**Exercise:** For every line in the material below that holds "bowl", report the line.
......
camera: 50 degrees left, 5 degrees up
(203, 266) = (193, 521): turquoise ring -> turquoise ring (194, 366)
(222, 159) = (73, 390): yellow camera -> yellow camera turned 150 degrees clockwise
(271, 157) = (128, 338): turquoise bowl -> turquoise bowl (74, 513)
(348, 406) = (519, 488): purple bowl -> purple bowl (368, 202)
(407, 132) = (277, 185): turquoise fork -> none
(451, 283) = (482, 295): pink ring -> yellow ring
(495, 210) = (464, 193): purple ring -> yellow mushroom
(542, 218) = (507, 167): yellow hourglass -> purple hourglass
......
**Result:**
(271, 157) = (128, 338): turquoise bowl -> turquoise bowl (74, 513)
(348, 406) = (519, 488): purple bowl -> purple bowl (368, 202)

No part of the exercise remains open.